## TASK ITEM
Each line of the entries below that holds "plus" is needed, copied in full.

## DATASET
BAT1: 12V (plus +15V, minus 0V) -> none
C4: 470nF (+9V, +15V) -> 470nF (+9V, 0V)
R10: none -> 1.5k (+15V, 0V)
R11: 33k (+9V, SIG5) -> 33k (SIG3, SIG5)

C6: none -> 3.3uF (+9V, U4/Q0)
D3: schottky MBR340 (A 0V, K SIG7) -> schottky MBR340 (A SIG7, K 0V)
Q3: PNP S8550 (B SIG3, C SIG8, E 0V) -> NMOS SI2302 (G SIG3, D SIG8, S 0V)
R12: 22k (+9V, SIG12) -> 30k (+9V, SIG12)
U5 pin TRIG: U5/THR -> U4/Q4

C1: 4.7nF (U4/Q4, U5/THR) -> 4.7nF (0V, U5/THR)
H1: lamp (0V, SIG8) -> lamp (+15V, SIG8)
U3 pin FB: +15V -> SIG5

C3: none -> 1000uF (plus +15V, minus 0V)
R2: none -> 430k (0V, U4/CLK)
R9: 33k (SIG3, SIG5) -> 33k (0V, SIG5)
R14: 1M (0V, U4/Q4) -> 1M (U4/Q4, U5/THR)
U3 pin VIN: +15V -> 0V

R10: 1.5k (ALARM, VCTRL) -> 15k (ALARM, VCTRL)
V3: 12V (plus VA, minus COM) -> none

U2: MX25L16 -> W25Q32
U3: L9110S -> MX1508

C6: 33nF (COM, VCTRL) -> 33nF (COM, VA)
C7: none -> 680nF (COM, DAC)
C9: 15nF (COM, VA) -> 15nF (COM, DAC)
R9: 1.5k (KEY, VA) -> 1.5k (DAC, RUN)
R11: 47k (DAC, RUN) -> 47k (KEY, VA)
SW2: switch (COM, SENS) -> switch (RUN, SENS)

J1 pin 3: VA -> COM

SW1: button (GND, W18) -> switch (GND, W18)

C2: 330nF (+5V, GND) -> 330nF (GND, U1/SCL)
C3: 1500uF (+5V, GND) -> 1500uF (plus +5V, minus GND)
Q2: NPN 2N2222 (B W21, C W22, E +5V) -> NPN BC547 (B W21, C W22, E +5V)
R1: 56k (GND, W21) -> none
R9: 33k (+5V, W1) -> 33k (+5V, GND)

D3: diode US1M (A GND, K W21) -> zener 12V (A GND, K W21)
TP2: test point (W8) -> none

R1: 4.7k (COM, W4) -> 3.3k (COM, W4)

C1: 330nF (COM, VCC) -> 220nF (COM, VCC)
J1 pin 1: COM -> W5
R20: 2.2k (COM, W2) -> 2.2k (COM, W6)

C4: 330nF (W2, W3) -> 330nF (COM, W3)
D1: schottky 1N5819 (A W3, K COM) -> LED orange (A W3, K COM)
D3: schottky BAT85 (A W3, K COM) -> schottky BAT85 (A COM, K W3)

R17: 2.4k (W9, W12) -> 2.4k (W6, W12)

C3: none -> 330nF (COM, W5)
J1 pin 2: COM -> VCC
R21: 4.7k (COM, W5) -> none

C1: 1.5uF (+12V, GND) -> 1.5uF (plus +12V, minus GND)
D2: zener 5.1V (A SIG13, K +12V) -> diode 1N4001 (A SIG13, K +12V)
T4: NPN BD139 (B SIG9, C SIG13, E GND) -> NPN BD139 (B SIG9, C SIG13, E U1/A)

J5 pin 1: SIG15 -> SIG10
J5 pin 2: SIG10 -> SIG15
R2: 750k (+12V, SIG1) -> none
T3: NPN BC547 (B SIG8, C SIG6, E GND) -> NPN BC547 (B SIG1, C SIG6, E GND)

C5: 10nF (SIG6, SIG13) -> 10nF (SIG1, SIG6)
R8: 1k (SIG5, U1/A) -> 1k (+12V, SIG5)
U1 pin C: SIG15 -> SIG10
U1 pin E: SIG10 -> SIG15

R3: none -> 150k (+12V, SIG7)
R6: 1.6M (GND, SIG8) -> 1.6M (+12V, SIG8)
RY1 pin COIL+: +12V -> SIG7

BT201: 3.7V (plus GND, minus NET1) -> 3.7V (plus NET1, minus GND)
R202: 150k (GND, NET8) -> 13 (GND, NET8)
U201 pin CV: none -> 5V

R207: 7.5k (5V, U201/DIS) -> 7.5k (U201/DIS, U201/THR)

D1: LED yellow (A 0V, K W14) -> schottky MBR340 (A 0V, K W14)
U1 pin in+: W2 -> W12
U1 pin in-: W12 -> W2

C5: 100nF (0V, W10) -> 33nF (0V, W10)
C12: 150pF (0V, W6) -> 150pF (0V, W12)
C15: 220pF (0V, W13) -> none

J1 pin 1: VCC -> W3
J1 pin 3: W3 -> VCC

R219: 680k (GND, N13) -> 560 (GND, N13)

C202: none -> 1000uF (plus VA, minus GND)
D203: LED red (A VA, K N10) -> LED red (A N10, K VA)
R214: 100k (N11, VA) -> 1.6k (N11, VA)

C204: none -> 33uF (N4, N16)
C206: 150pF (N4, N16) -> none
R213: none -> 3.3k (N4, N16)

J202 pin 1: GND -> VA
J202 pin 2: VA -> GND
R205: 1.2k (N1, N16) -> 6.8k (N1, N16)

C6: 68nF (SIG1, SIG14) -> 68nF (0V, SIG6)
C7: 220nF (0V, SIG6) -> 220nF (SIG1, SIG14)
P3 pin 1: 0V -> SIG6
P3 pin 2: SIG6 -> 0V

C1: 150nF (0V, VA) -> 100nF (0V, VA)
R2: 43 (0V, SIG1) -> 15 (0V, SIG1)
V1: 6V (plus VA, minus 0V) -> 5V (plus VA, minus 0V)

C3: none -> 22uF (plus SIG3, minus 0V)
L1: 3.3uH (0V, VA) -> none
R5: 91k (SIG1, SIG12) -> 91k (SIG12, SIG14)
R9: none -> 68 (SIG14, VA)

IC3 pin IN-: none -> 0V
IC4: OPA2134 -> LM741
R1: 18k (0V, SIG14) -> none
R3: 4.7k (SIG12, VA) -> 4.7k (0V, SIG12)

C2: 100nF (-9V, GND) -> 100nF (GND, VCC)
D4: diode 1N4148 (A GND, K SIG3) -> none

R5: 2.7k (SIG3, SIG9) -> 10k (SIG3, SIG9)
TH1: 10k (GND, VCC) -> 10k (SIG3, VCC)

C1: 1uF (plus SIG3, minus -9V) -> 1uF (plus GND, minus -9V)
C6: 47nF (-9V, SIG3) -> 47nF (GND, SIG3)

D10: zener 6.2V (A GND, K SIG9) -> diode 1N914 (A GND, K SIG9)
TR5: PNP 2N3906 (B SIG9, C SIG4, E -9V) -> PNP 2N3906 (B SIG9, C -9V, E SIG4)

## EXPECTED OUTPUT
BAT1: 12V (plus +15V, minus 0V) -> none
C3: none -> 1000uF (plus +15V, minus 0V)
V3: 12V (plus VA, minus COM) -> none
C3: 1500uF (+5V, GND) -> 1500uF (plus +5V, minus GND)
C1: 1.5uF (+12V, GND) -> 1.5uF (plus +12V, minus GND)
BT201: 3.7V (plus GND, minus NET1) -> 3.7V (plus NET1, minus GND)
C202: none -> 1000uF (plus VA, minus GND)
V1: 6V (plus VA, minus 0V) -> 5V (plus VA, minus 0V)
C3: none -> 22uF (plus SIG3, minus 0V)
C1: 1uF (plus SIG3, minus -9V) -> 1uF (plus GND, minus -9V)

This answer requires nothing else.